● **Exercise details**:
Please write out only the lines from the line with "turquoise book [260,160,346,230]" to the line with "pink star [101,198,215,276]", inclusive, exactly as they stand below, without the pictures.

Object change descriptions:
________

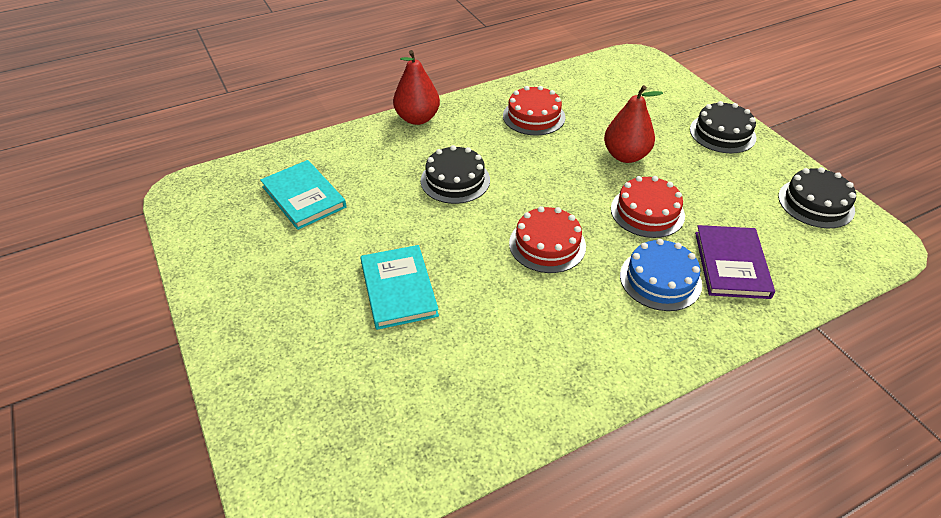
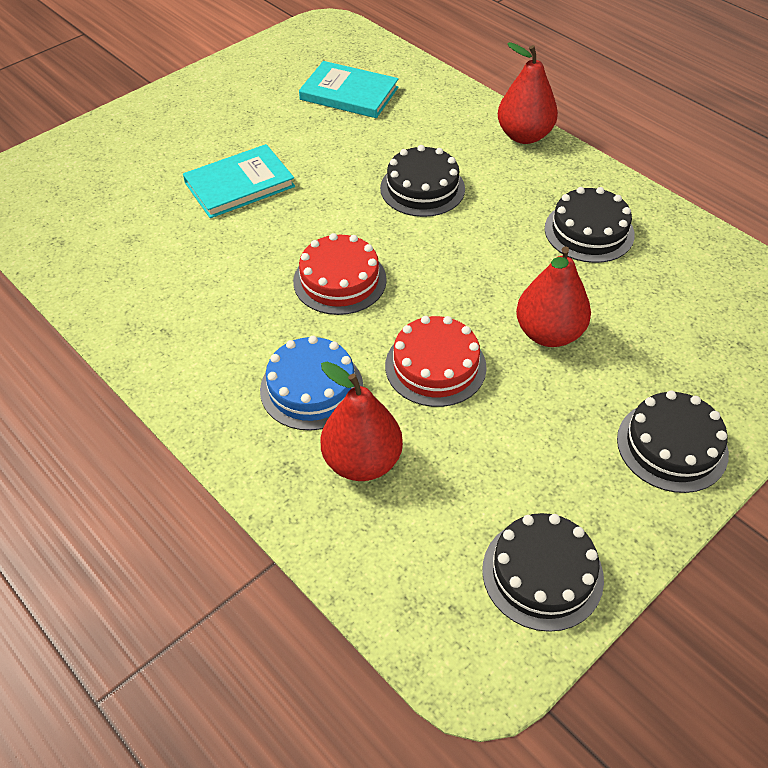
camera: 75 degrees right, 5 degrees up
turquoise book [260,160,346,230] -> turquoise book turned 75 degrees clockwise [299,61,399,118]
red cake [503,86,565,135] -> black cake [545,187,635,263]
purple book [695,225,775,299] -> red pear [320,362,403,481]

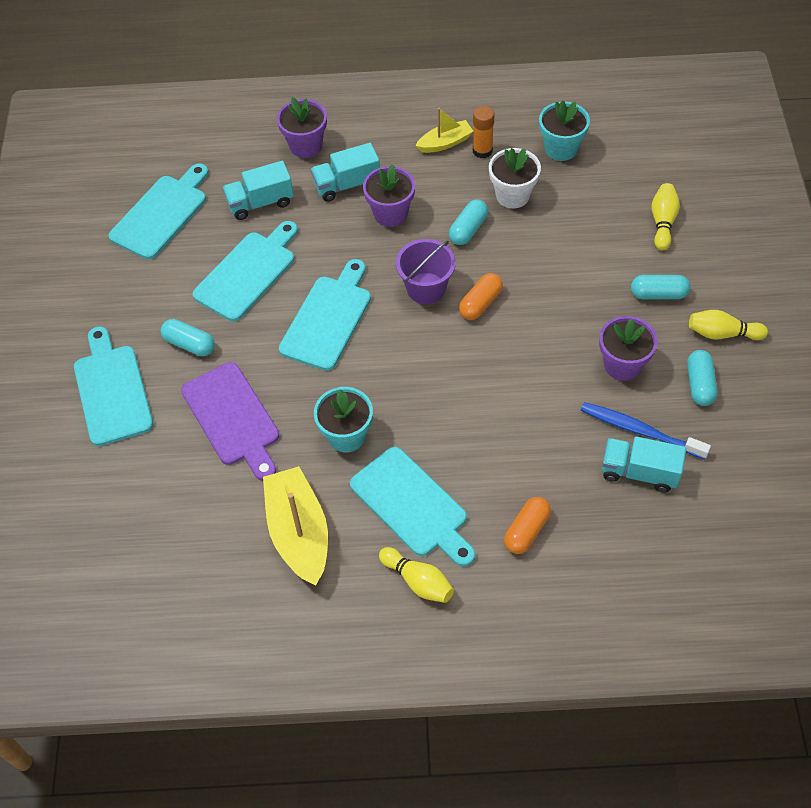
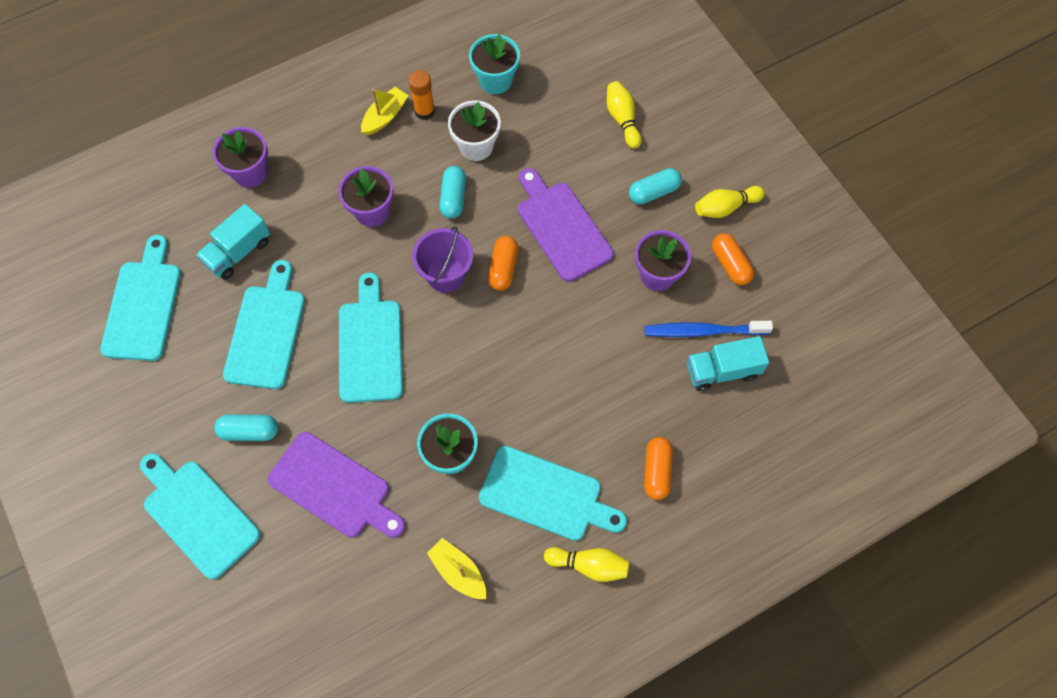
camera: 30 degrees left, 10 degrees up
yellow boat [263,466,328,586] -> yellow boat [427,538,486,599], size x0.57
turquoise truck [311,143,380,202] -> none
turquoise capsule [687,350,717,406] -> orange capsule [712,233,754,285]
none -> purple cutting board [518,168,614,282]

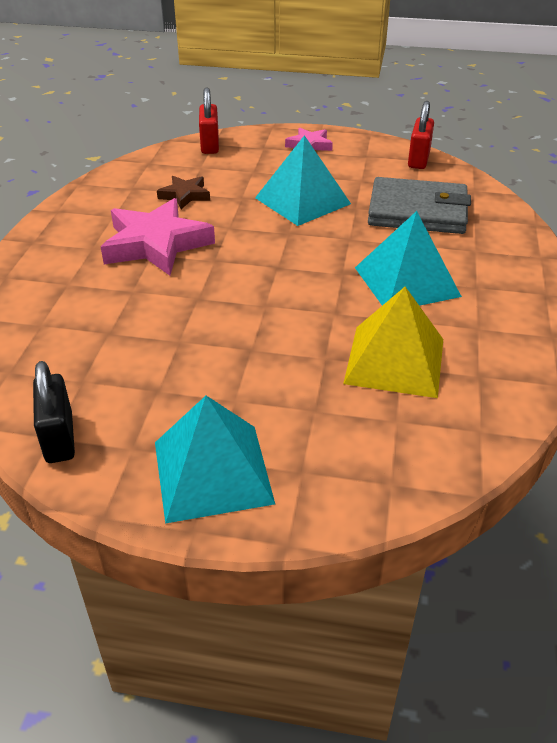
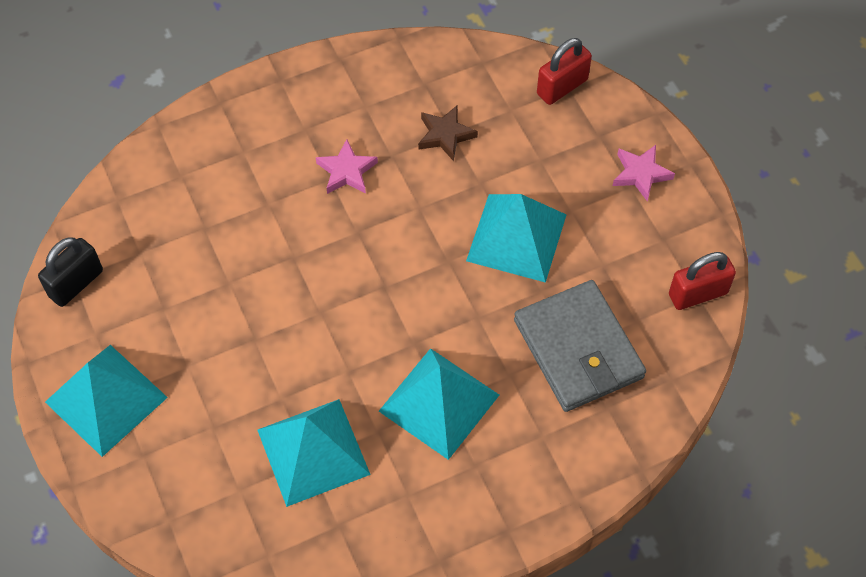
camera: 55 degrees right, 20 degrees up
pink star [101,198,215,276] -> pink star [316,139,378,194], size x0.52
yellow pyramid [343,287,443,398] -> turquoise pyramid [258,399,371,507]

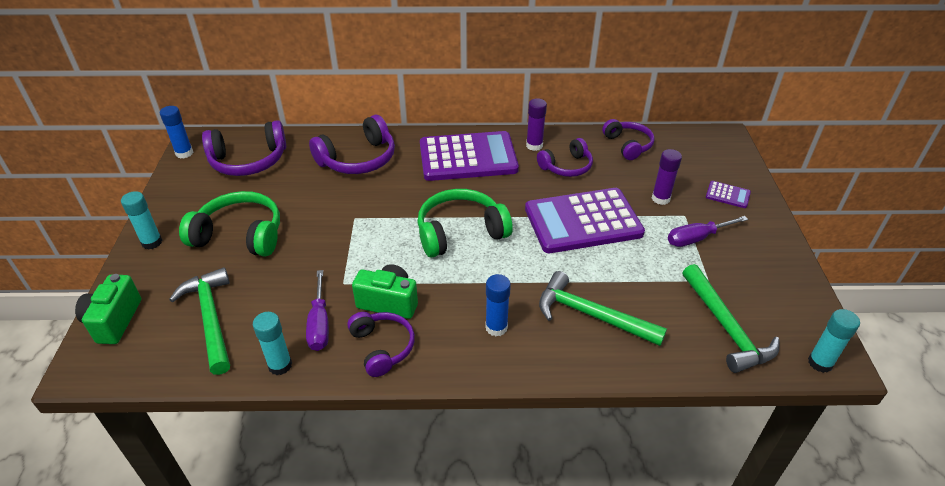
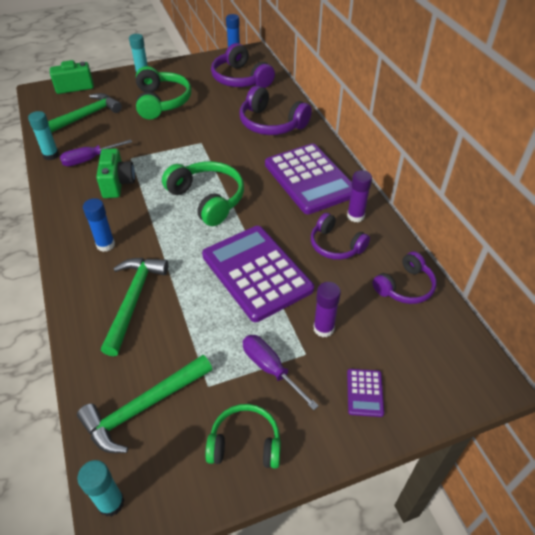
camera: 70 degrees right, 5 degrees up
purple headphones [347,312,415,377] -> none
none -> green headphones [205,404,281,469]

________

● **Solution to this task**:
turquoise book [260,160,346,230] -> turquoise book turned 75 degrees clockwise [299,61,399,118]
red cake [503,86,565,135] -> black cake [545,187,635,263]
purple book [695,225,775,299] -> red pear [320,362,403,481]

camera: 30 degrees left, 10 degrees up
yellow boat [263,466,328,586] -> yellow boat [427,538,486,599], size x0.57
turquoise truck [311,143,380,202] -> none
turquoise capsule [687,350,717,406] -> orange capsule [712,233,754,285]
none -> purple cutting board [518,168,614,282]

camera: 55 degrees right, 20 degrees up
pink star [101,198,215,276] -> pink star [316,139,378,194], size x0.52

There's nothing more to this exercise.